[[ Records open ]]

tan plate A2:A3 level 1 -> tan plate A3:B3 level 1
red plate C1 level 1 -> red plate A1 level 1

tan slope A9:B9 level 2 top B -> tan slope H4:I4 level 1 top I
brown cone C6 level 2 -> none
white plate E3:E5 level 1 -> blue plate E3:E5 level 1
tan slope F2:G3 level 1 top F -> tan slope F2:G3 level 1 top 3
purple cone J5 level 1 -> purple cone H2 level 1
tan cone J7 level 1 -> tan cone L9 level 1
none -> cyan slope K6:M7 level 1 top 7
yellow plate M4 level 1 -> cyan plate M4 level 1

[[ Records closed ]]
[[ Records open ]]

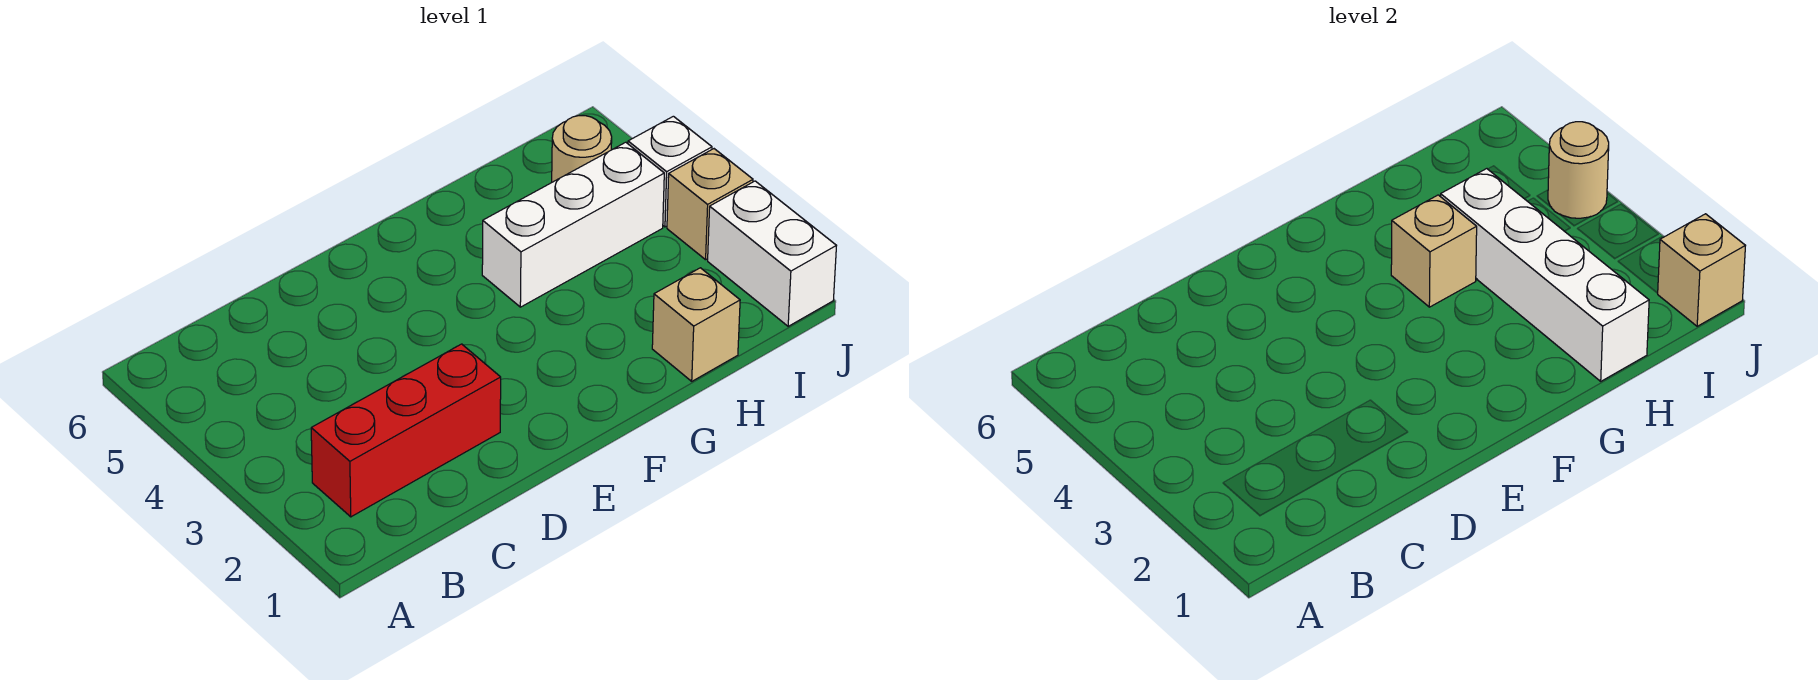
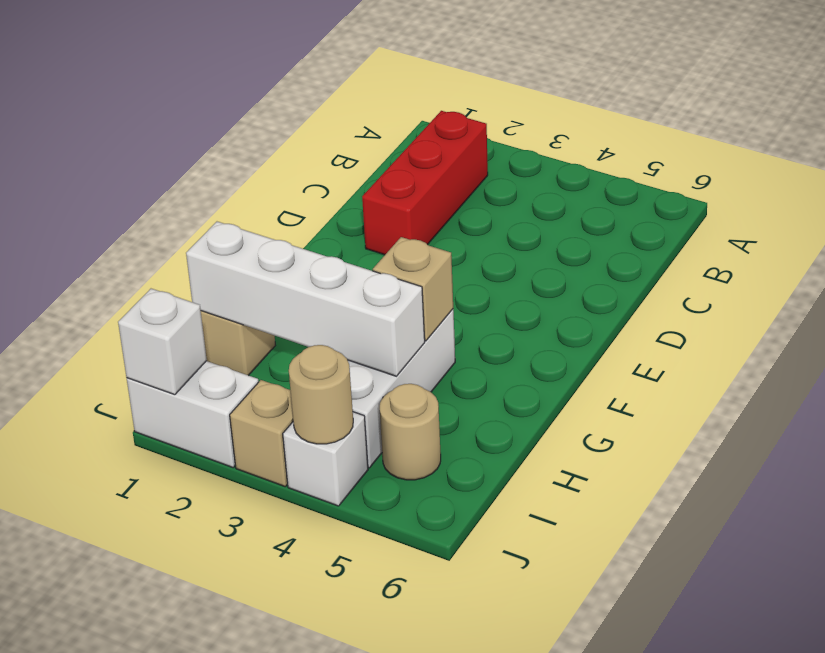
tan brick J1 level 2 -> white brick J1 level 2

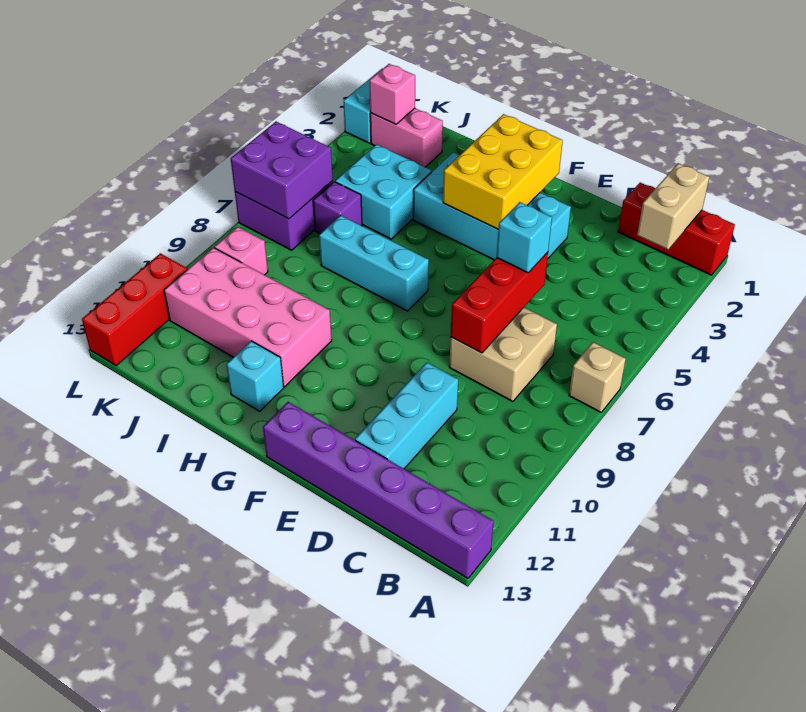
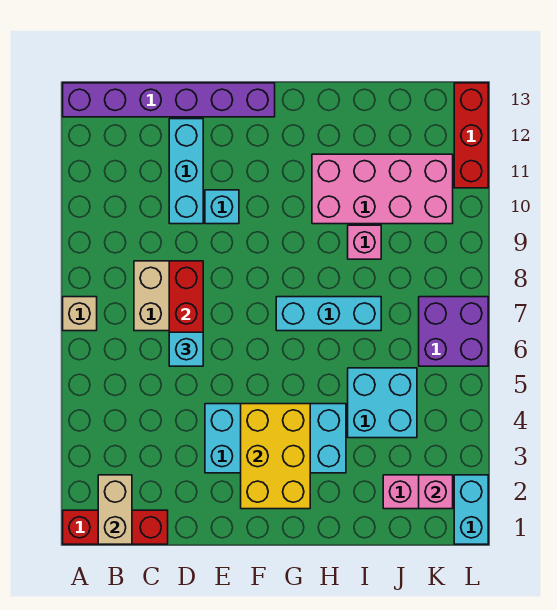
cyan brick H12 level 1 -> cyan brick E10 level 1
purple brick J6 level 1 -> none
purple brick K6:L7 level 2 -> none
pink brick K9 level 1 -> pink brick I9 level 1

[[ Records closed ]]
[[ Records open ]]

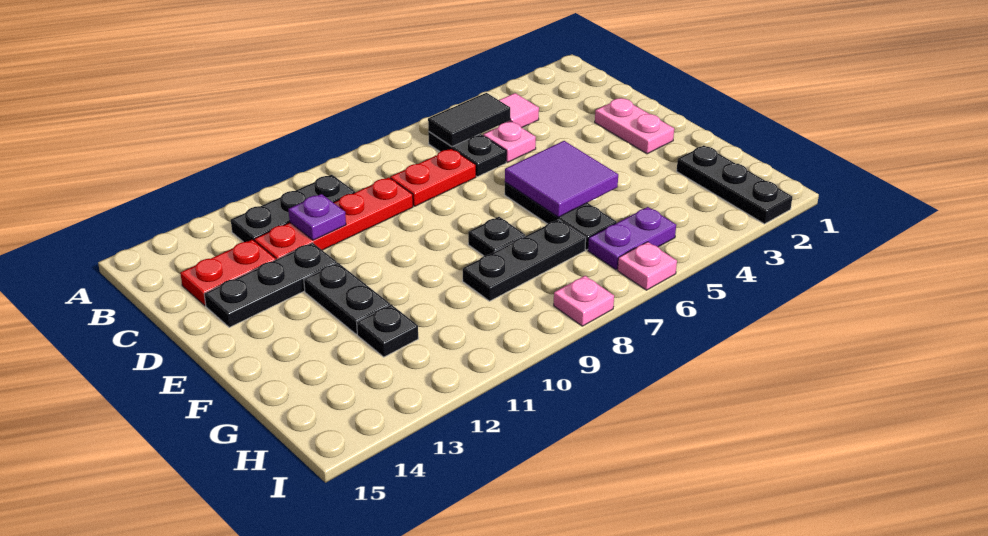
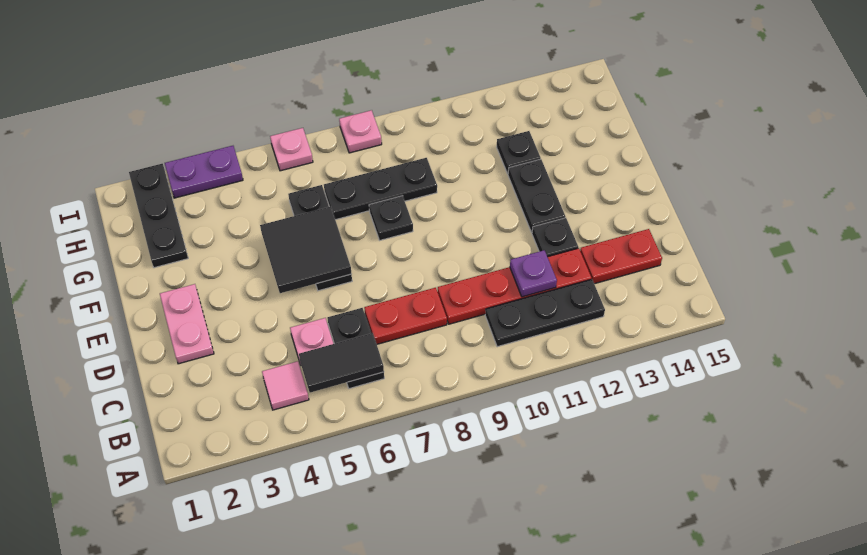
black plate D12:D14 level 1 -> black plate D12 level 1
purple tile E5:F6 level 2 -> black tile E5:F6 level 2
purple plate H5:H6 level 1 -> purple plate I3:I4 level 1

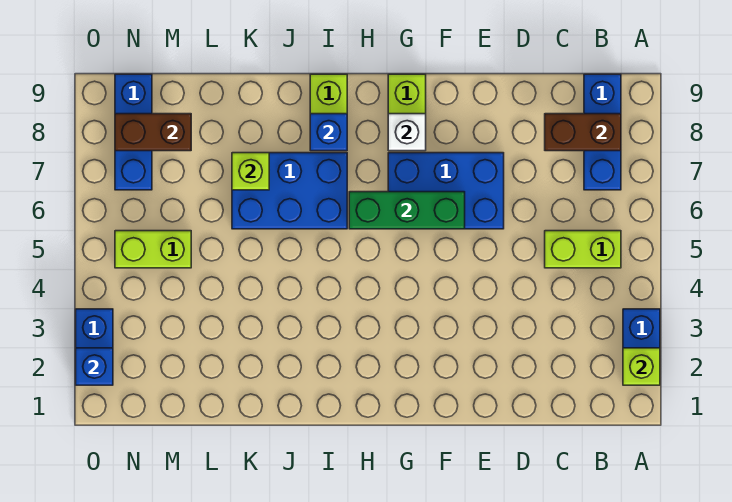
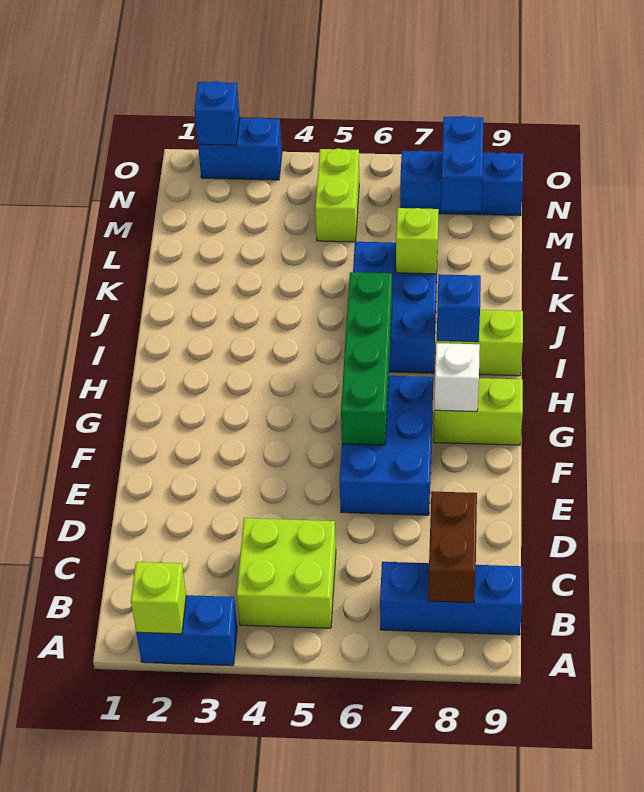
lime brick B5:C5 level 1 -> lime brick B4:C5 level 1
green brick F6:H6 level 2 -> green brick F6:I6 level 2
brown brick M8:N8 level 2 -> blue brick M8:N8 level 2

[[ Records closed ]]

Exercise goal: Starting with the line that has "tan brick J1" and going on through the line that has "pink brick K9", transcribe the records above exactly, but skip the pictures.

Task solution:
tan brick J1 level 2 -> white brick J1 level 2

cyan brick H12 level 1 -> cyan brick E10 level 1
purple brick J6 level 1 -> none
purple brick K6:L7 level 2 -> none
pink brick K9 level 1 -> pink brick I9 level 1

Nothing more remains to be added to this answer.